Saved entries
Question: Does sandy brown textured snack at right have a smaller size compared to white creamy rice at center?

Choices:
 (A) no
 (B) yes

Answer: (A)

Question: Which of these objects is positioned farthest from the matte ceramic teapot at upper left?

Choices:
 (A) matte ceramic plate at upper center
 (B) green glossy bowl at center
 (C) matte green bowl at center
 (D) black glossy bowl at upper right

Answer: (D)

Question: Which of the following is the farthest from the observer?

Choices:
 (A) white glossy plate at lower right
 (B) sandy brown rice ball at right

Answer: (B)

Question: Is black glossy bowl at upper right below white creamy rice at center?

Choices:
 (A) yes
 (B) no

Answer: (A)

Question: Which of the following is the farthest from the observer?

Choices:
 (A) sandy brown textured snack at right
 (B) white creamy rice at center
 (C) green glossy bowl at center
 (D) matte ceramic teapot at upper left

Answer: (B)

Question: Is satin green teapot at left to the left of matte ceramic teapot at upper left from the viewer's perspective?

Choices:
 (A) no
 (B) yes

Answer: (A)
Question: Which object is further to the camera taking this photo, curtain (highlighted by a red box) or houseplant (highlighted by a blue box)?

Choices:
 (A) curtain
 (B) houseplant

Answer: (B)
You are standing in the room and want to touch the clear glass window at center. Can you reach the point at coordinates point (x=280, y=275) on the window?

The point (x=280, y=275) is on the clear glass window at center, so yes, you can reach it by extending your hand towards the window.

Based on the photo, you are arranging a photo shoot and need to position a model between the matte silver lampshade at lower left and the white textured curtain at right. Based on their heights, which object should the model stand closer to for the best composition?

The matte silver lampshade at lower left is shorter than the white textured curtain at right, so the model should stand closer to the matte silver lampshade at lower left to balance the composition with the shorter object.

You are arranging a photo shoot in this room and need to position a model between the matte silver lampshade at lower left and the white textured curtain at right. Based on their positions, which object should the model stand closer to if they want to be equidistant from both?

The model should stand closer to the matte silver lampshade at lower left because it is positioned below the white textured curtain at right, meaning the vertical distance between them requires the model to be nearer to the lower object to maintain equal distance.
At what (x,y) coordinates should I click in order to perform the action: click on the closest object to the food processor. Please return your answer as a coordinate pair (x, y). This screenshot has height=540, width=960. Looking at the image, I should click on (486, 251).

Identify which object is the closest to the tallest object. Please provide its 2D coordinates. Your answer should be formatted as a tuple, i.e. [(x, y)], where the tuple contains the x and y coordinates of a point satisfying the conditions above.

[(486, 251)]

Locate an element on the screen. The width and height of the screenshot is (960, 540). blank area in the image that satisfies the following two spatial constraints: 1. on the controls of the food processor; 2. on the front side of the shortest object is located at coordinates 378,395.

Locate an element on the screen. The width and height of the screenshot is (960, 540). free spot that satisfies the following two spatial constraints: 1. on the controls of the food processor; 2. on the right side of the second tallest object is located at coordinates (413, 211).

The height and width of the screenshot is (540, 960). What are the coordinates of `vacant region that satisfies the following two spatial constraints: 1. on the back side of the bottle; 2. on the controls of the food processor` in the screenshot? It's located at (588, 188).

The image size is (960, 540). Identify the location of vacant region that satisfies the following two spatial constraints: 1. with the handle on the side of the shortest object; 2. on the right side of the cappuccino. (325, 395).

◆ TASK ITEM:
Copy the items verbatim from the line containing "Question: Is black" through the line containing "(B) houseplant", including both of those lines.

◆ EXERCISE ANSWER:
Question: Is black glossy bowl at upper right below white creamy rice at center?

Choices:
 (A) yes
 (B) no

Answer: (A)

Question: Which of the following is the farthest from the observer?

Choices:
 (A) sandy brown textured snack at right
 (B) white creamy rice at center
 (C) green glossy bowl at center
 (D) matte ceramic teapot at upper left

Answer: (B)

Question: Is satin green teapot at left to the left of matte ceramic teapot at upper left from the viewer's perspective?

Choices:
 (A) no
 (B) yes

Answer: (A)
Question: Which object is further to the camera taking this photo, curtain (highlighted by a red box) or houseplant (highlighted by a blue box)?

Choices:
 (A) curtain
 (B) houseplant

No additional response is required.